DATA TO EXAMINE:

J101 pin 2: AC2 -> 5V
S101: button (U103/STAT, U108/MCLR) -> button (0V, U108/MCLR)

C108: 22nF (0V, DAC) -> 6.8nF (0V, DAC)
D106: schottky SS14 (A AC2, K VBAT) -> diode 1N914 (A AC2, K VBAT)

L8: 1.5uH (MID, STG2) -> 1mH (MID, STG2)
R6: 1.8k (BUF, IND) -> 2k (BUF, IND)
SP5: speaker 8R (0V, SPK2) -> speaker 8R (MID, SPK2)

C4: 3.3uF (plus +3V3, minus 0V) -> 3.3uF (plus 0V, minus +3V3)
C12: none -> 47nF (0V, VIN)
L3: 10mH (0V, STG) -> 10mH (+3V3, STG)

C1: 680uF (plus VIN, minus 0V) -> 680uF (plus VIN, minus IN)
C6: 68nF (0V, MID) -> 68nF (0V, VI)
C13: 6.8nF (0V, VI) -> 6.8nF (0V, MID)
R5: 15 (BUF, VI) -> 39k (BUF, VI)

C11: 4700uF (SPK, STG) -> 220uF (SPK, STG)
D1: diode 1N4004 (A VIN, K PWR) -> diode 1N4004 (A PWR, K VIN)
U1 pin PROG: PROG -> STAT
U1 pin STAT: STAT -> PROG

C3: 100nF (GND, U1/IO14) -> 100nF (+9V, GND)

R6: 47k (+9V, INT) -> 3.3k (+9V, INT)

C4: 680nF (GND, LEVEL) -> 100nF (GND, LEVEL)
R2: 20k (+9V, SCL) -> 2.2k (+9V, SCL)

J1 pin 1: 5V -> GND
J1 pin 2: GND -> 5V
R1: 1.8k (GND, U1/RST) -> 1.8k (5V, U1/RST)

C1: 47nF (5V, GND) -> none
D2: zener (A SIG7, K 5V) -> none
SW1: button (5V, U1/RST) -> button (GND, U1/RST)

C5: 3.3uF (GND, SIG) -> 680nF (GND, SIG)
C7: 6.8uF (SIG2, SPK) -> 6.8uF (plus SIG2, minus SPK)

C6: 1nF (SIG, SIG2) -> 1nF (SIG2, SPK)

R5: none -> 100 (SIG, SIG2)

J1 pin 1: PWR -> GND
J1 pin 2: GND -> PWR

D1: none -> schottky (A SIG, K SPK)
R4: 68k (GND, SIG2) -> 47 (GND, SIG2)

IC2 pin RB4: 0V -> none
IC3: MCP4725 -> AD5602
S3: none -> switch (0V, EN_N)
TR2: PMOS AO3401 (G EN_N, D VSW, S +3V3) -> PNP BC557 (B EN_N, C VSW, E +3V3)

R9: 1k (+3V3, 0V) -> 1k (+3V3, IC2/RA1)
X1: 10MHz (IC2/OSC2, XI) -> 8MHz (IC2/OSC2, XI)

WORK TASK: The full listing must come back exactly as given.

EXERCISE RESPONSE:
J101 pin 2: AC2 -> 5V
S101: button (U103/STAT, U108/MCLR) -> button (0V, U108/MCLR)

C108: 22nF (0V, DAC) -> 6.8nF (0V, DAC)
D106: schottky SS14 (A AC2, K VBAT) -> diode 1N914 (A AC2, K VBAT)

L8: 1.5uH (MID, STG2) -> 1mH (MID, STG2)
R6: 1.8k (BUF, IND) -> 2k (BUF, IND)
SP5: speaker 8R (0V, SPK2) -> speaker 8R (MID, SPK2)

C4: 3.3uF (plus +3V3, minus 0V) -> 3.3uF (plus 0V, minus +3V3)
C12: none -> 47nF (0V, VIN)
L3: 10mH (0V, STG) -> 10mH (+3V3, STG)

C1: 680uF (plus VIN, minus 0V) -> 680uF (plus VIN, minus IN)
C6: 68nF (0V, MID) -> 68nF (0V, VI)
C13: 6.8nF (0V, VI) -> 6.8nF (0V, MID)
R5: 15 (BUF, VI) -> 39k (BUF, VI)

C11: 4700uF (SPK, STG) -> 220uF (SPK, STG)
D1: diode 1N4004 (A VIN, K PWR) -> diode 1N4004 (A PWR, K VIN)
U1 pin PROG: PROG -> STAT
U1 pin STAT: STAT -> PROG

C3: 100nF (GND, U1/IO14) -> 100nF (+9V, GND)

R6: 47k (+9V, INT) -> 3.3k (+9V, INT)

C4: 680nF (GND, LEVEL) -> 100nF (GND, LEVEL)
R2: 20k (+9V, SCL) -> 2.2k (+9V, SCL)

J1 pin 1: 5V -> GND
J1 pin 2: GND -> 5V
R1: 1.8k (GND, U1/RST) -> 1.8k (5V, U1/RST)

C1: 47nF (5V, GND) -> none
D2: zener (A SIG7, K 5V) -> none
SW1: button (5V, U1/RST) -> button (GND, U1/RST)

C5: 3.3uF (GND, SIG) -> 680nF (GND, SIG)
C7: 6.8uF (SIG2, SPK) -> 6.8uF (plus SIG2, minus SPK)

C6: 1nF (SIG, SIG2) -> 1nF (SIG2, SPK)

R5: none -> 100 (SIG, SIG2)

J1 pin 1: PWR -> GND
J1 pin 2: GND -> PWR

D1: none -> schottky (A SIG, K SPK)
R4: 68k (GND, SIG2) -> 47 (GND, SIG2)

IC2 pin RB4: 0V -> none
IC3: MCP4725 -> AD5602
S3: none -> switch (0V, EN_N)
TR2: PMOS AO3401 (G EN_N, D VSW, S +3V3) -> PNP BC557 (B EN_N, C VSW, E +3V3)

R9: 1k (+3V3, 0V) -> 1k (+3V3, IC2/RA1)
X1: 10MHz (IC2/OSC2, XI) -> 8MHz (IC2/OSC2, XI)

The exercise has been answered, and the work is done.